## REQUIREMENT
Output the entries that follow character for character. Leave every image out.

[[ MATERIAL FOR THE TASK, beginning ]]

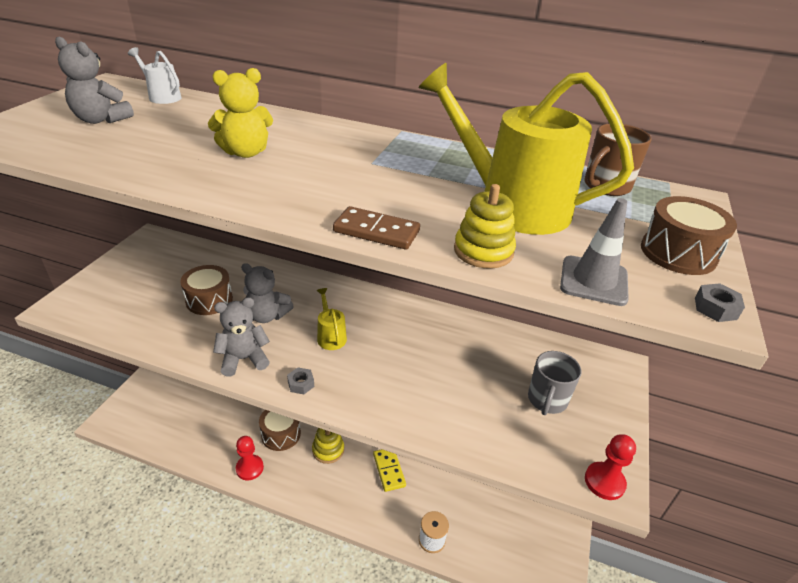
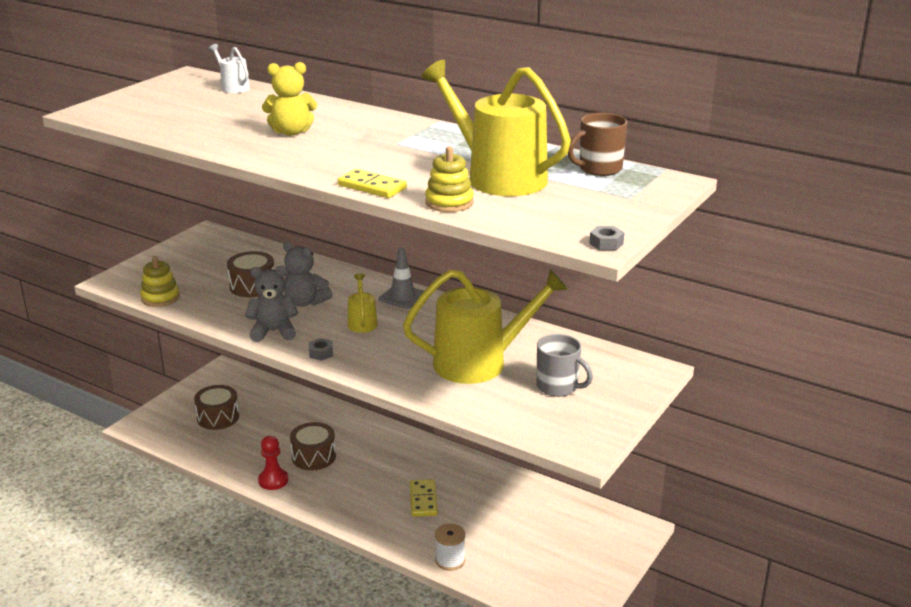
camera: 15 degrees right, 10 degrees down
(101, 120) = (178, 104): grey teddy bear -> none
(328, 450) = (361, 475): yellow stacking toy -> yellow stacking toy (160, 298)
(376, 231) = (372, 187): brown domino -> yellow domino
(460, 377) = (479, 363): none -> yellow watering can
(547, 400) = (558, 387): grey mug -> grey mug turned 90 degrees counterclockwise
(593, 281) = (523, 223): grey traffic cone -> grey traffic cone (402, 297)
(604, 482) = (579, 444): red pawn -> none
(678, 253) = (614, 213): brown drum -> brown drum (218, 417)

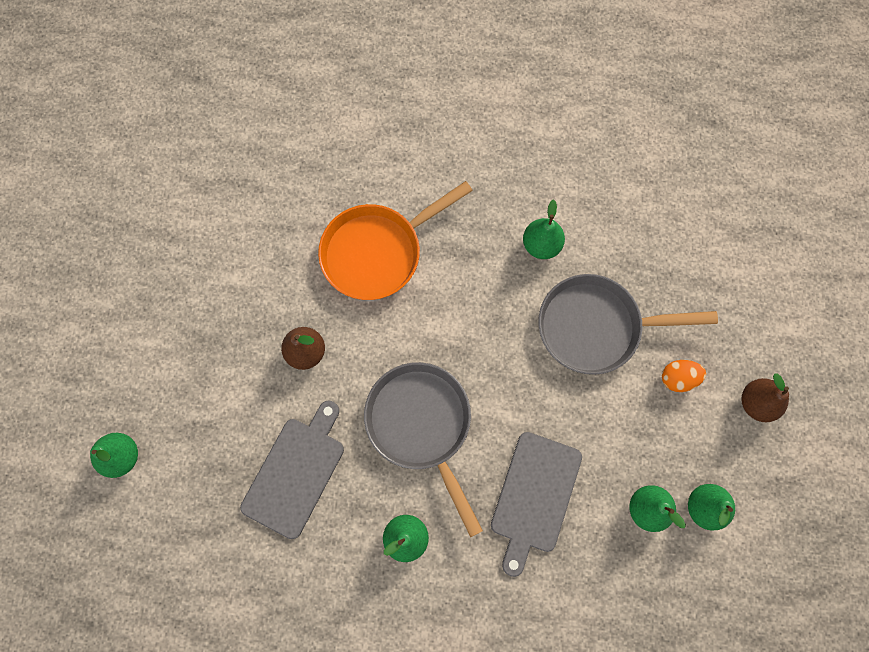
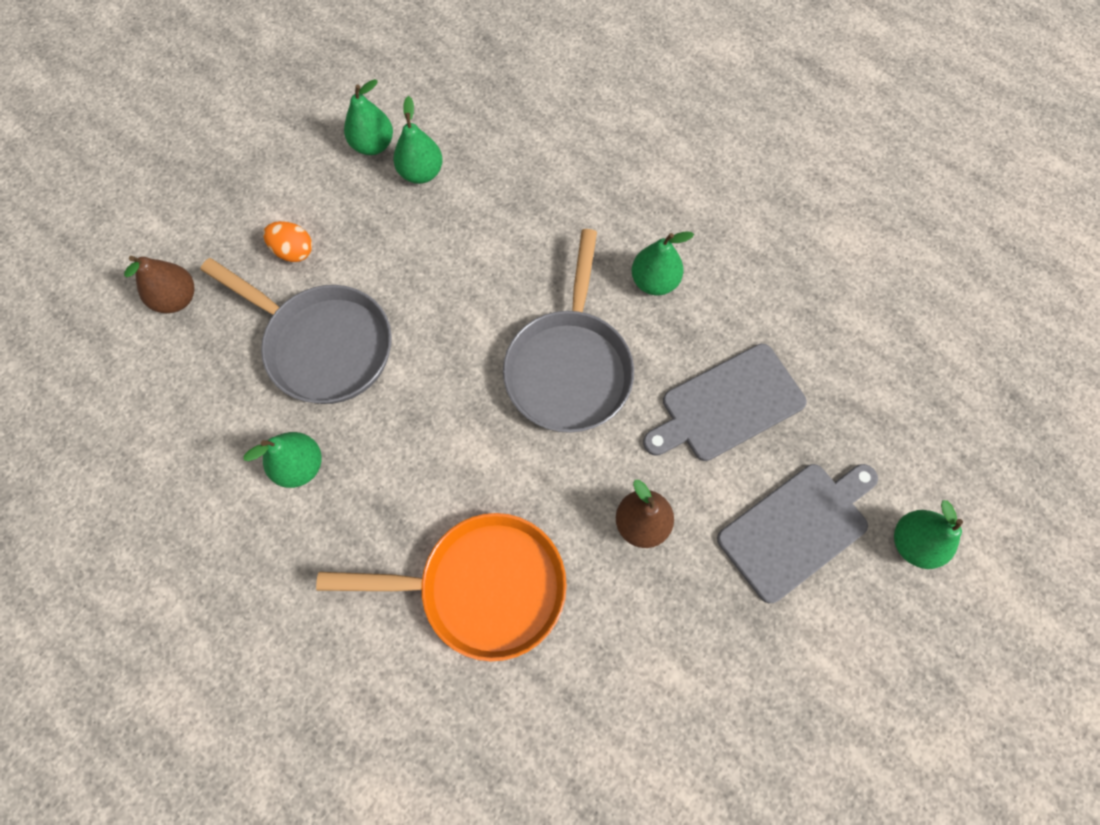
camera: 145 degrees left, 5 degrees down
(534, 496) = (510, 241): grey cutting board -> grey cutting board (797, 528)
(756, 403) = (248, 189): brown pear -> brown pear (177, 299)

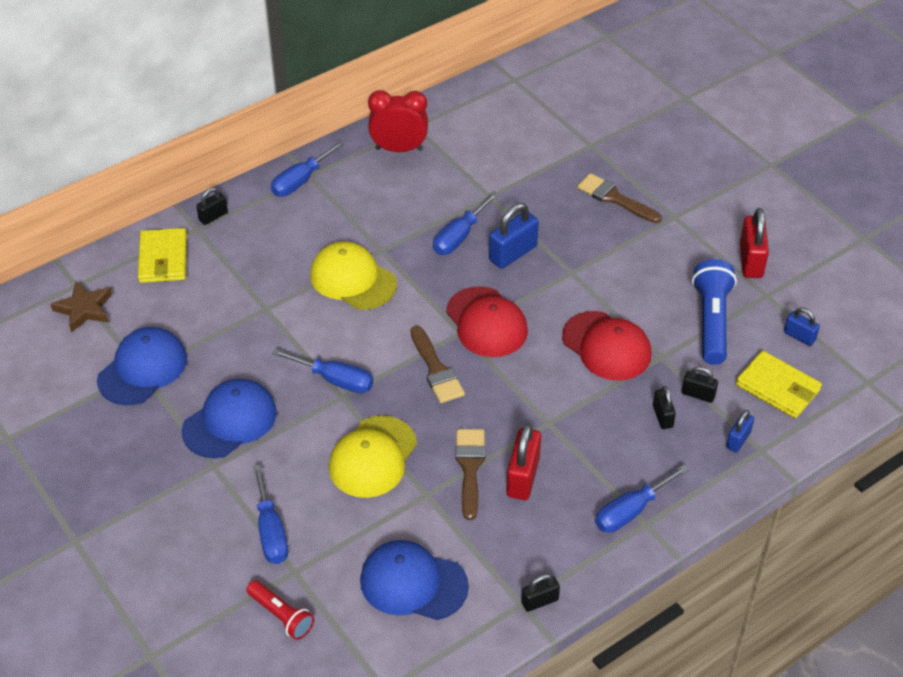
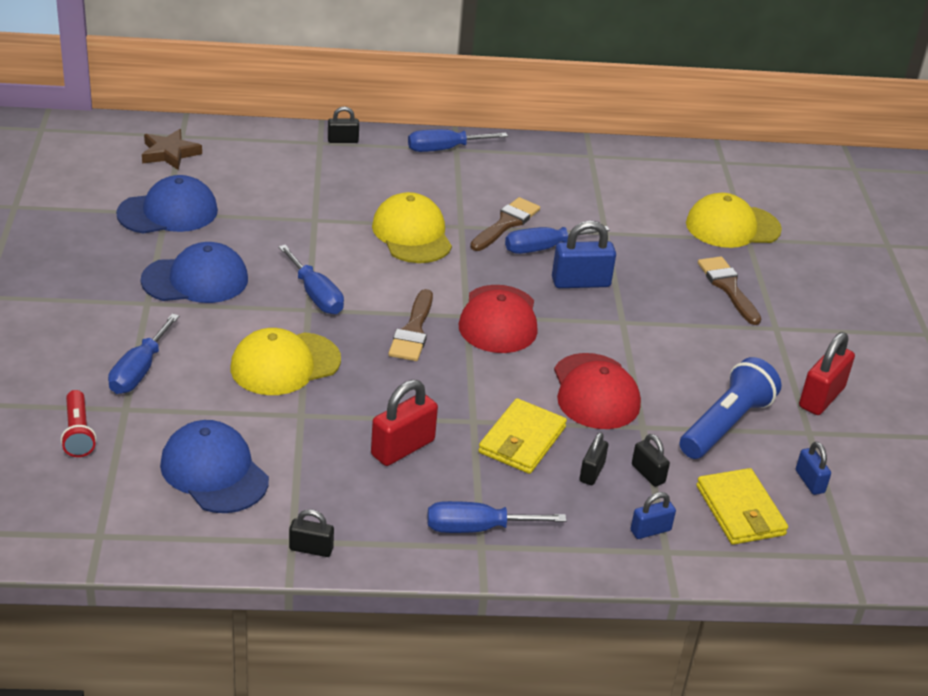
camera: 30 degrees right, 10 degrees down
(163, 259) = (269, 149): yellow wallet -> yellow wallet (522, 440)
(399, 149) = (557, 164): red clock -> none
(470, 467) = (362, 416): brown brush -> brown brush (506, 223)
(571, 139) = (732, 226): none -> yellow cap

[[ MATERIAL FOR THE TASK, end ]]

## RESPONSE
camera: 15 degrees right, 10 degrees down
(101, 120) = (178, 104): grey teddy bear -> none
(328, 450) = (361, 475): yellow stacking toy -> yellow stacking toy (160, 298)
(376, 231) = (372, 187): brown domino -> yellow domino
(460, 377) = (479, 363): none -> yellow watering can
(547, 400) = (558, 387): grey mug -> grey mug turned 90 degrees counterclockwise
(593, 281) = (523, 223): grey traffic cone -> grey traffic cone (402, 297)
(604, 482) = (579, 444): red pawn -> none
(678, 253) = (614, 213): brown drum -> brown drum (218, 417)

camera: 145 degrees left, 5 degrees down
(534, 496) = (510, 241): grey cutting board -> grey cutting board (797, 528)
(756, 403) = (248, 189): brown pear -> brown pear (177, 299)

camera: 30 degrees right, 10 degrees down
(163, 259) = (269, 149): yellow wallet -> yellow wallet (522, 440)
(399, 149) = (557, 164): red clock -> none
(470, 467) = (362, 416): brown brush -> brown brush (506, 223)
(571, 139) = (732, 226): none -> yellow cap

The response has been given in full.